Object matching data
────────────────────

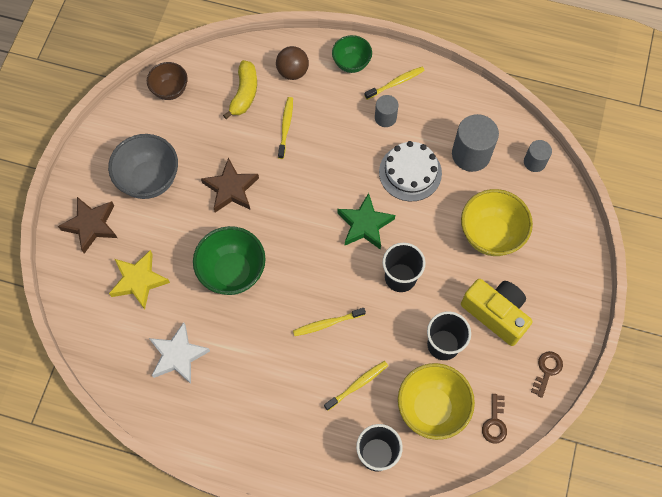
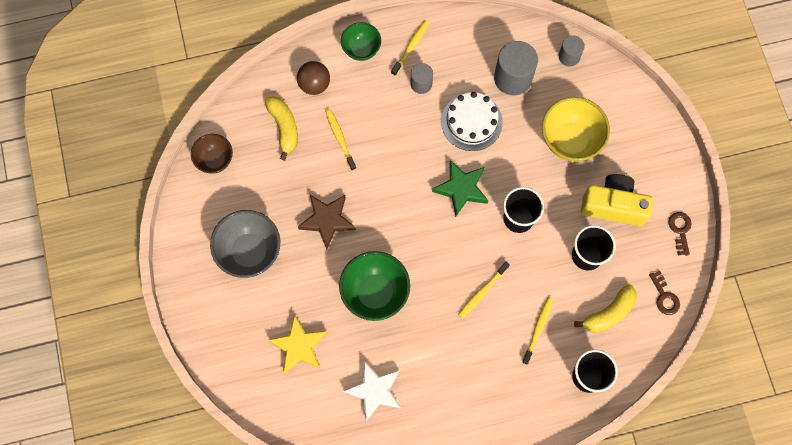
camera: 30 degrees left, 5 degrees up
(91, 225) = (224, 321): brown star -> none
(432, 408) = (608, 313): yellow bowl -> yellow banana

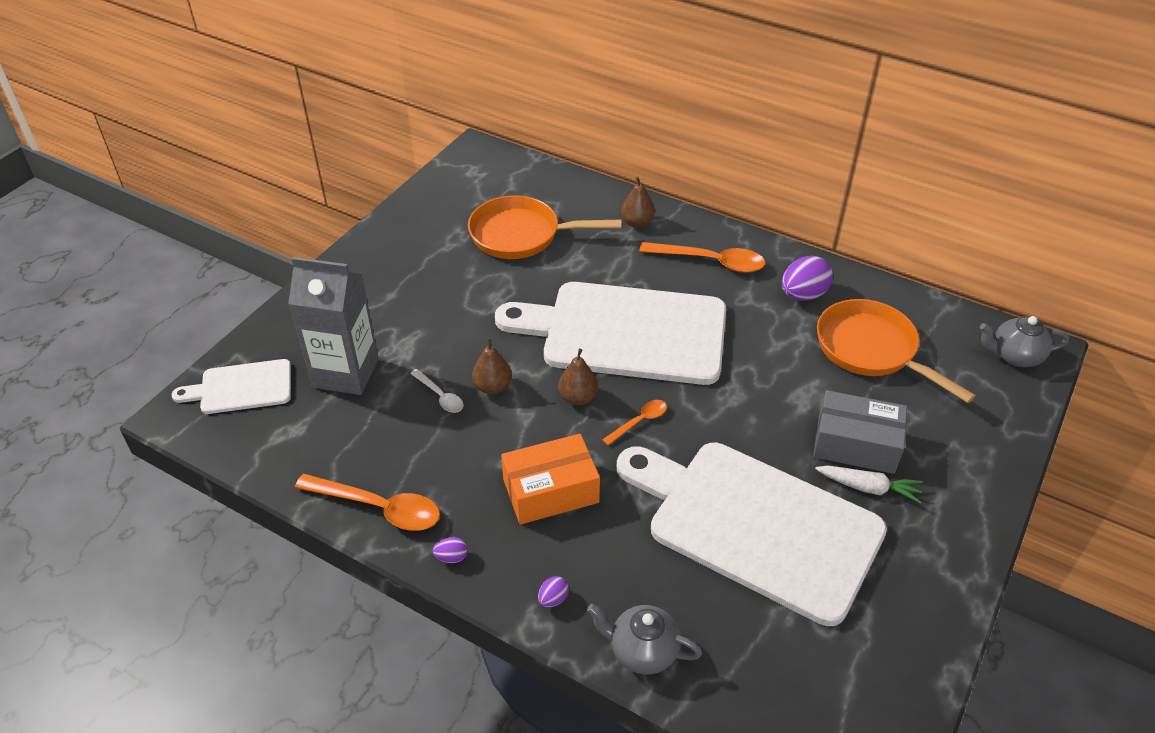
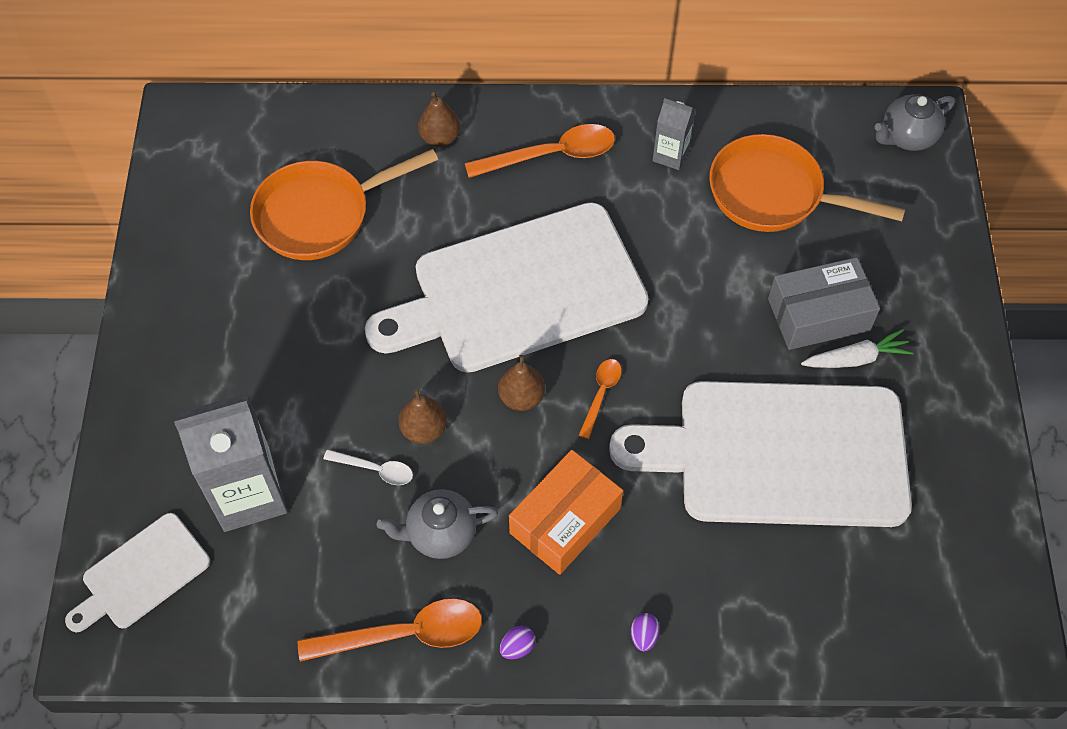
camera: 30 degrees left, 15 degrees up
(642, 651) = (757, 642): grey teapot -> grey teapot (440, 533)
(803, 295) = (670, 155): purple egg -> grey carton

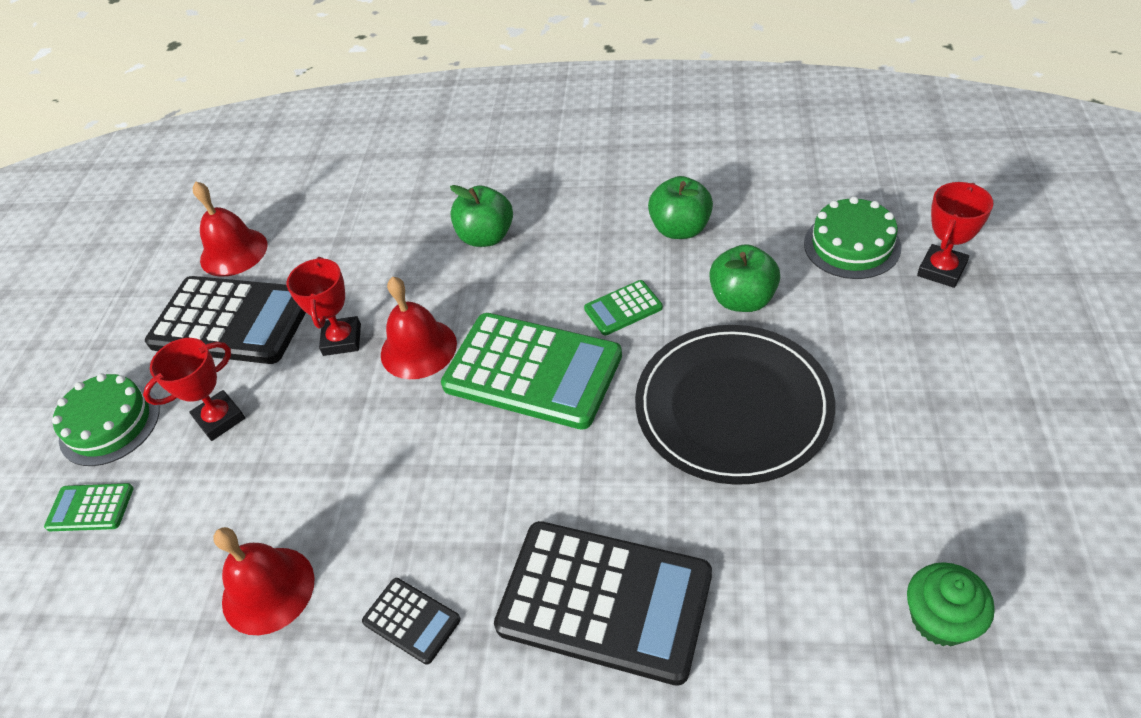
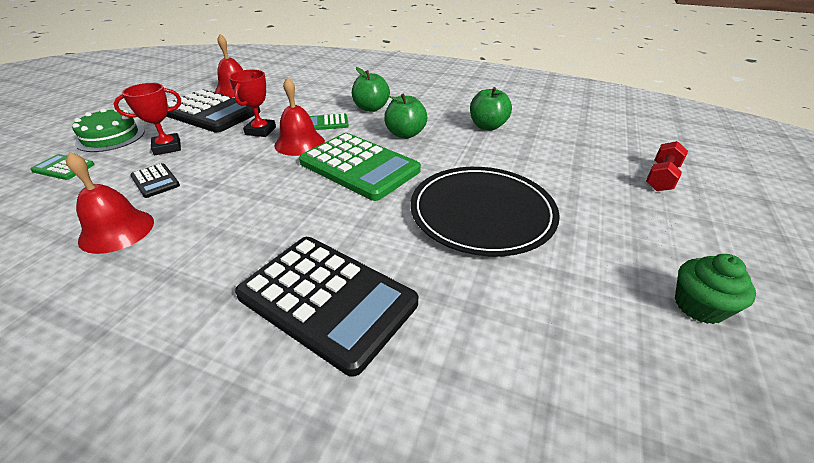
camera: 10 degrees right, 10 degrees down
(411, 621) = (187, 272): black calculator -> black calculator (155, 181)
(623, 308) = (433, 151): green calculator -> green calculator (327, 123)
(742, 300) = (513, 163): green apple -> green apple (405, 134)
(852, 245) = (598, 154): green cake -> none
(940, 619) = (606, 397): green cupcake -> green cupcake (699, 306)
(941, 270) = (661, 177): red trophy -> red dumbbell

────────────────────

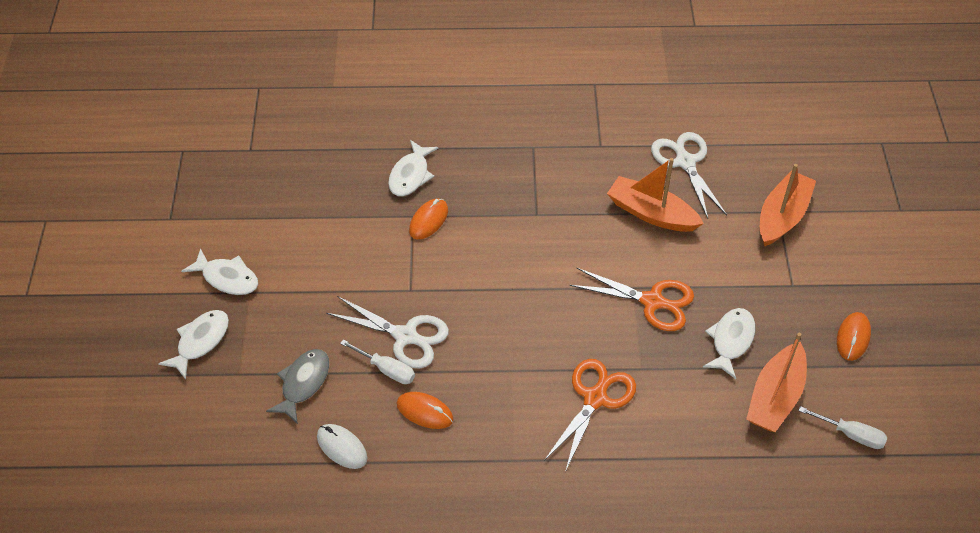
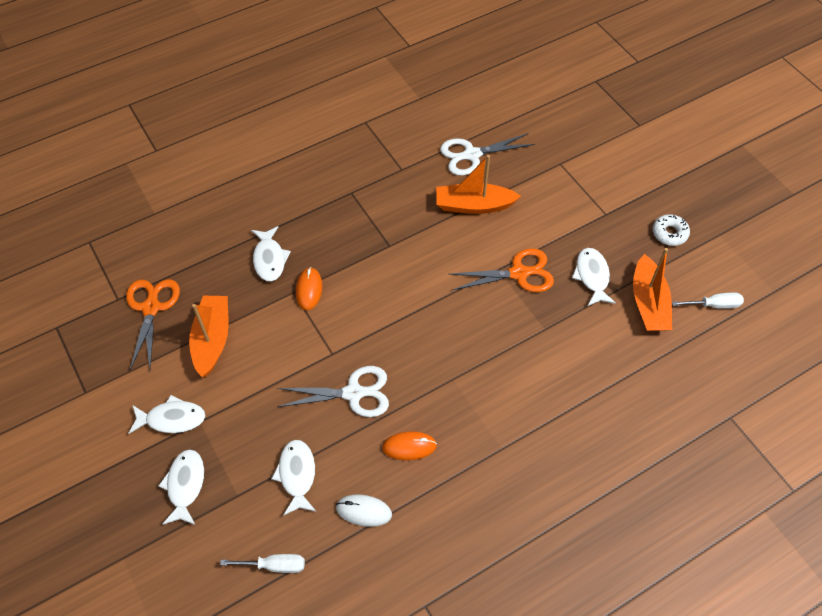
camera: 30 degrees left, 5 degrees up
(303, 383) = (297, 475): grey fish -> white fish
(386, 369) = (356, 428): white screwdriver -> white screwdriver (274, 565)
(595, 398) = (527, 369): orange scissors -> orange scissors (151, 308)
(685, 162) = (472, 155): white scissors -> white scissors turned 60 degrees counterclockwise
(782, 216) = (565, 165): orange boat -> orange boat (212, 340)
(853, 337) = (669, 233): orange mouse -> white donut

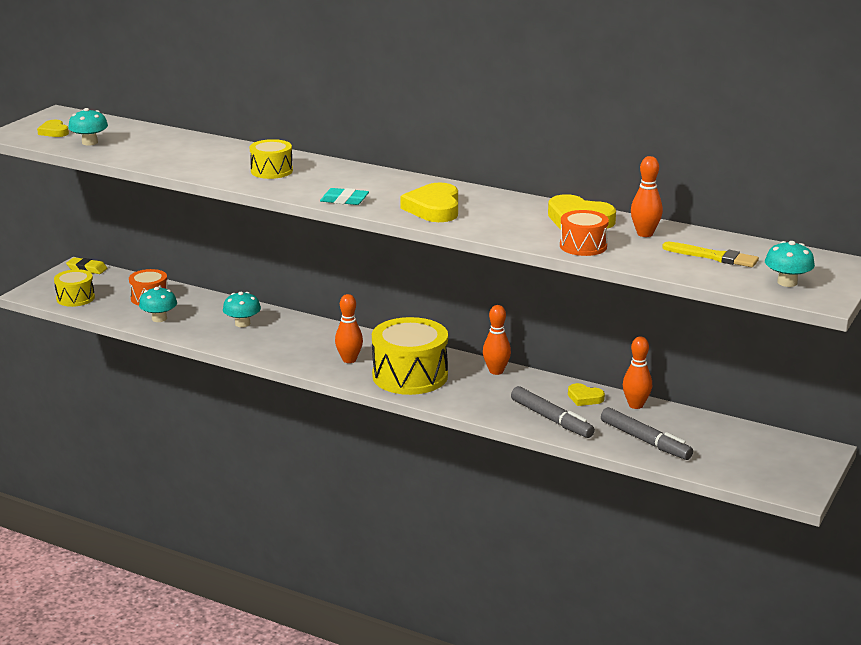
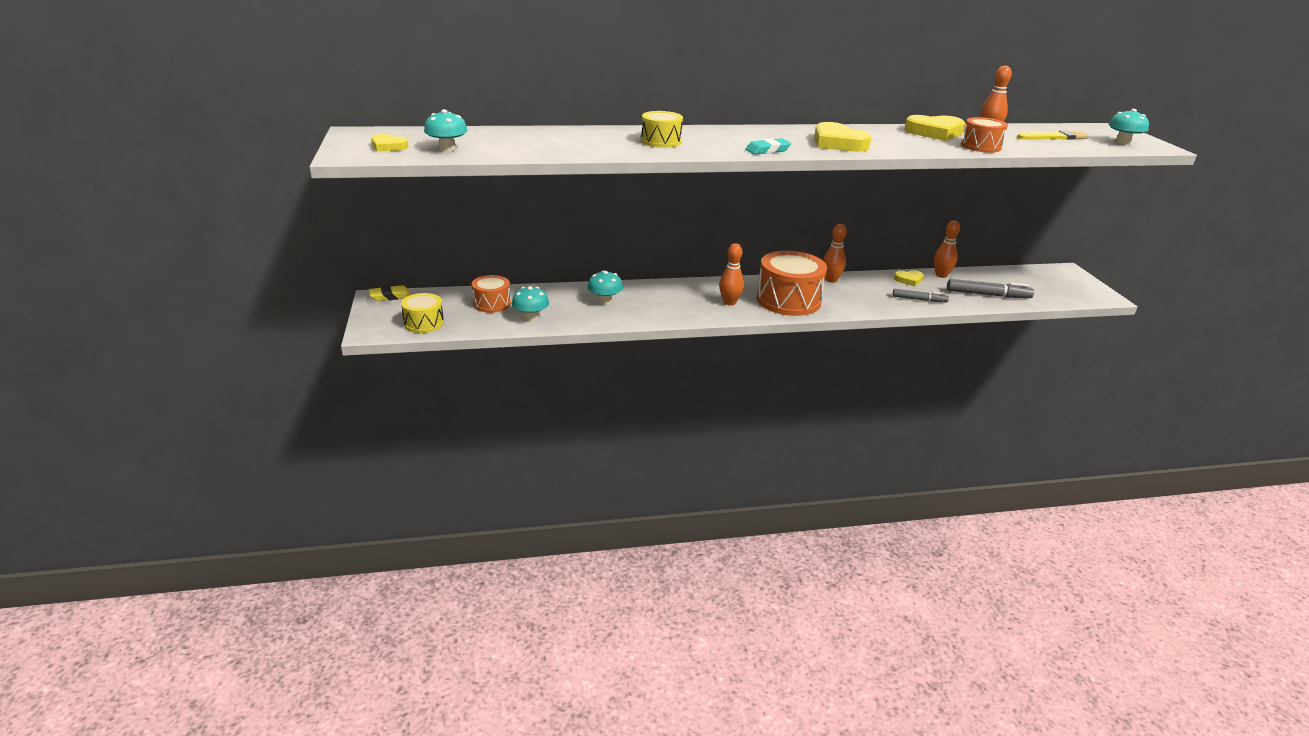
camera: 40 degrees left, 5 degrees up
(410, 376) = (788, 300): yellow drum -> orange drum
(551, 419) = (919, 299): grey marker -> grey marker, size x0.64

────────────────────

* EXERCISE
Transcribe only the lines above that start at the line containing "camera: 30 degrees left, 15 degrees up" and end at the line containing "(411, 621) = (187, 272): black". Omit pictures.

* REPLY TO THE TASK
camera: 30 degrees left, 15 degrees up
(642, 651) = (757, 642): grey teapot -> grey teapot (440, 533)
(803, 295) = (670, 155): purple egg -> grey carton

camera: 10 degrees right, 10 degrees down
(411, 621) = (187, 272): black calculator -> black calculator (155, 181)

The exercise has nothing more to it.